Change detection data
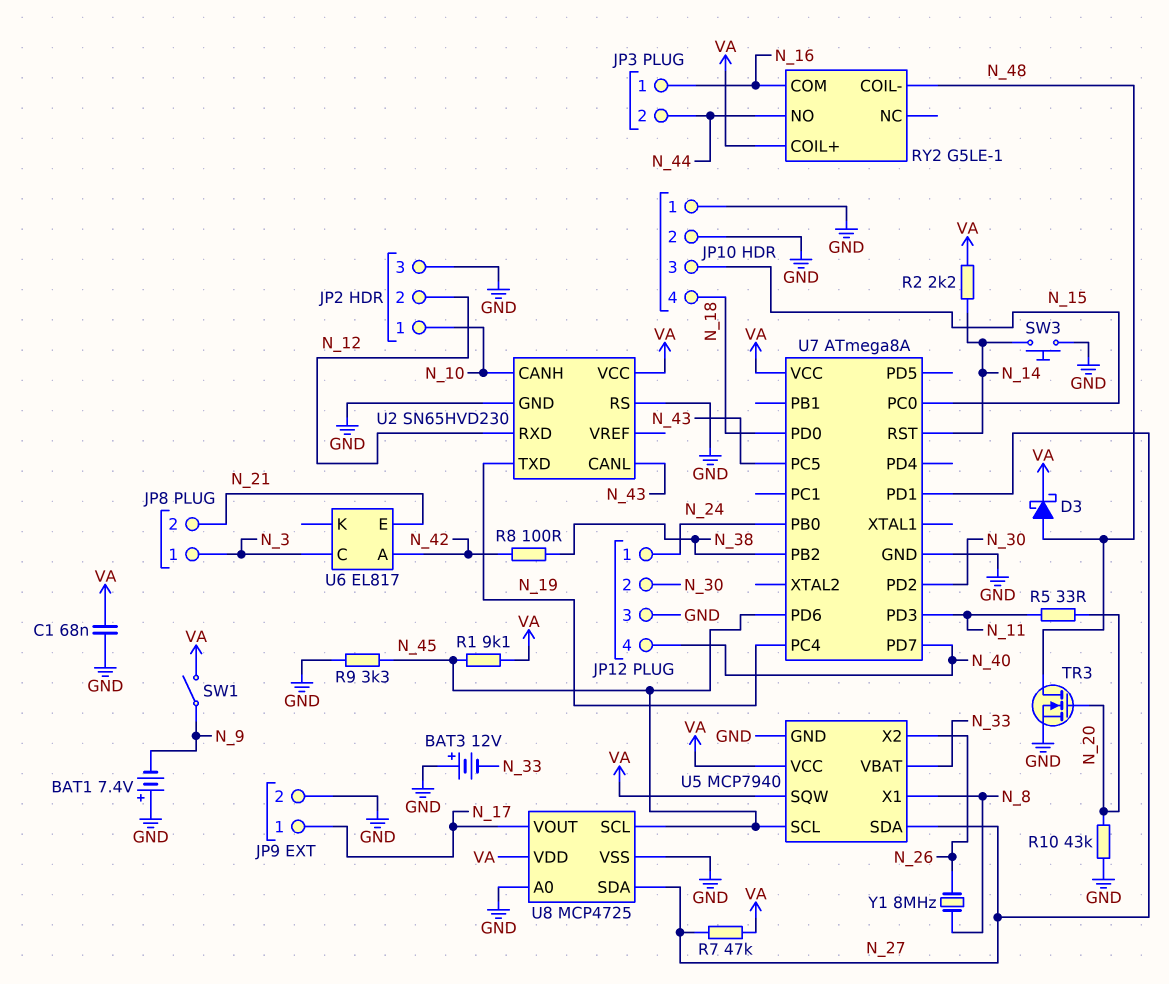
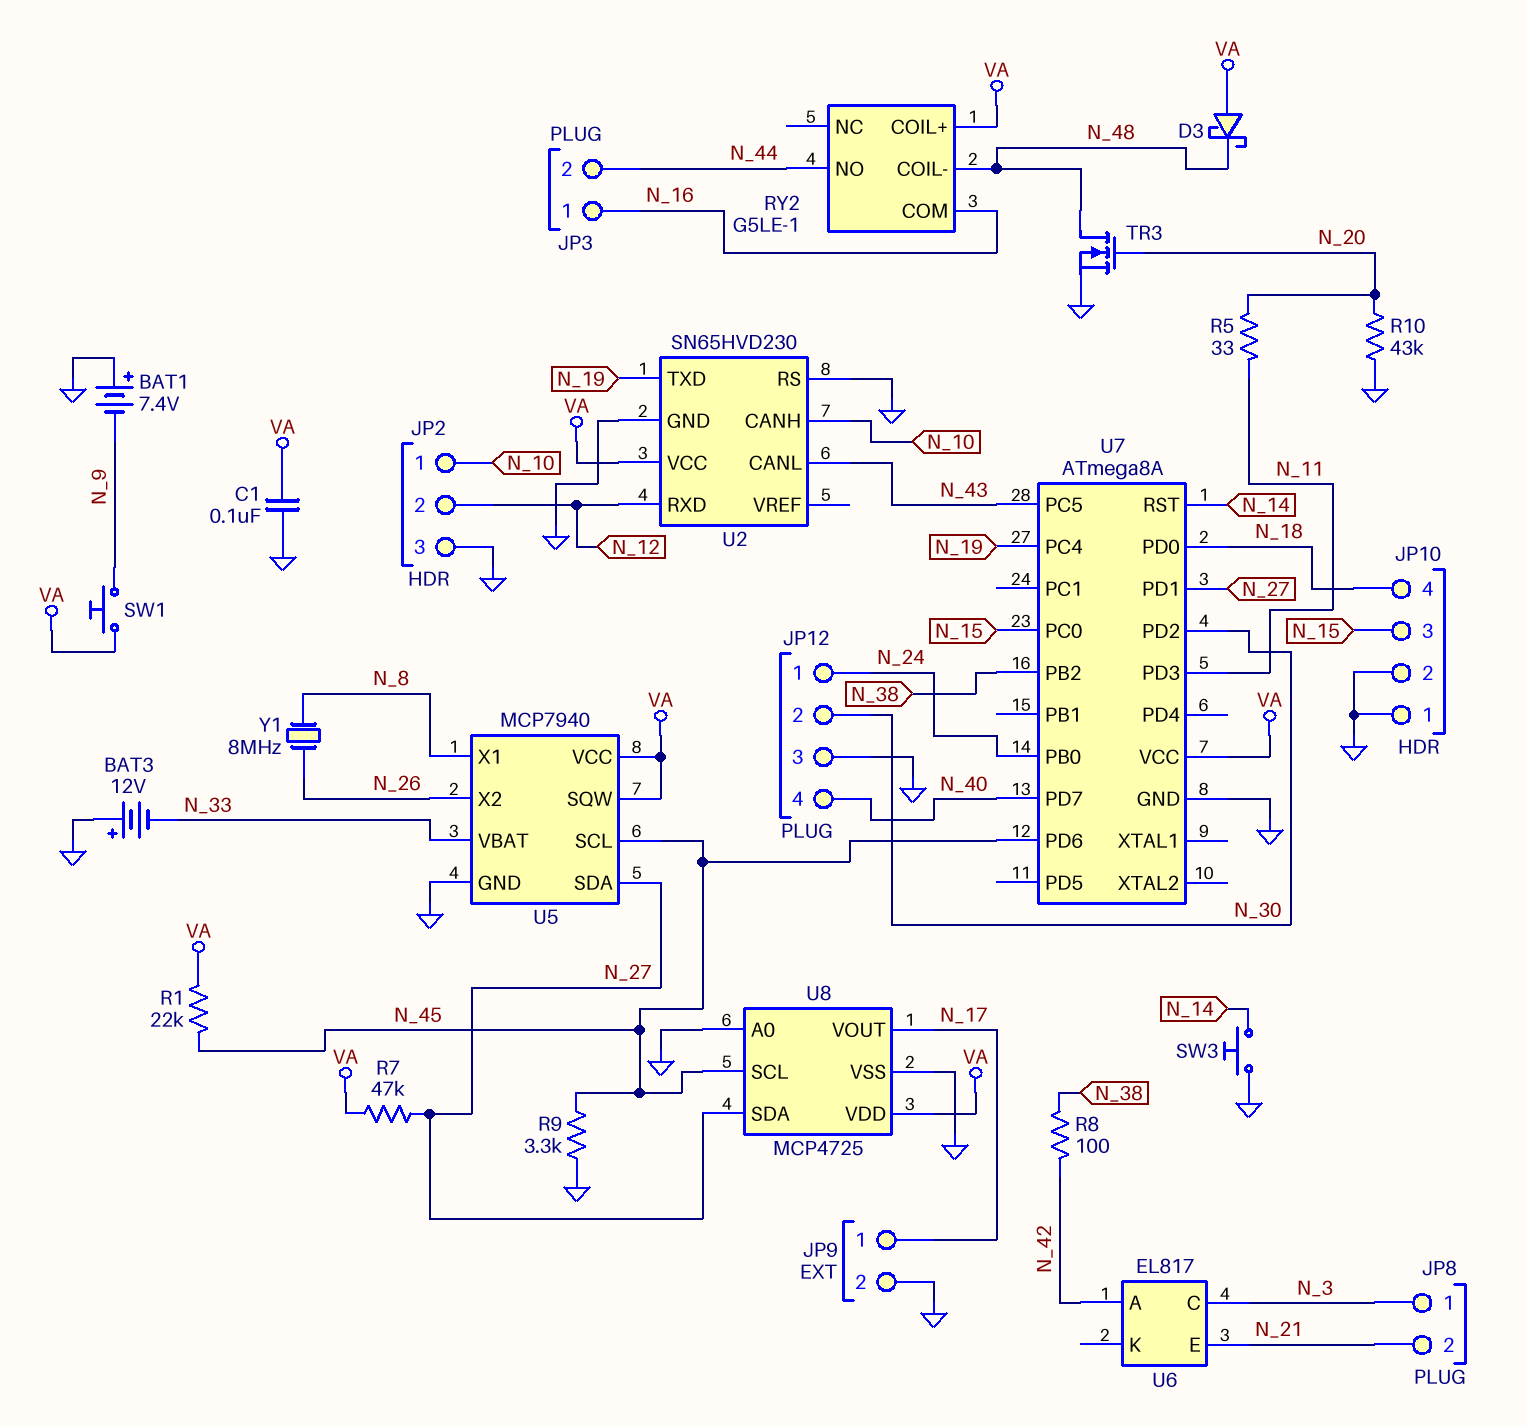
C1: 68nF (GND, VA) -> 100nF (GND, VA)
D3: schottky (A N_48, K VA) -> schottky (A VA, K N_48)
R1: 9.1k (N_45, VA) -> 22k (N_45, VA)
R2: 2.2k (N_14, VA) -> none
SW1: switch (N_9, VA) -> button (N_9, VA)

- _What you need to do_: Please output exactly the lines from the one containing "R1: 9.1k (N_45, VA) -> 22k (N_45, VA)" through the end of the records, both included.

- _Exercise response_:
R1: 9.1k (N_45, VA) -> 22k (N_45, VA)
R2: 2.2k (N_14, VA) -> none
SW1: switch (N_9, VA) -> button (N_9, VA)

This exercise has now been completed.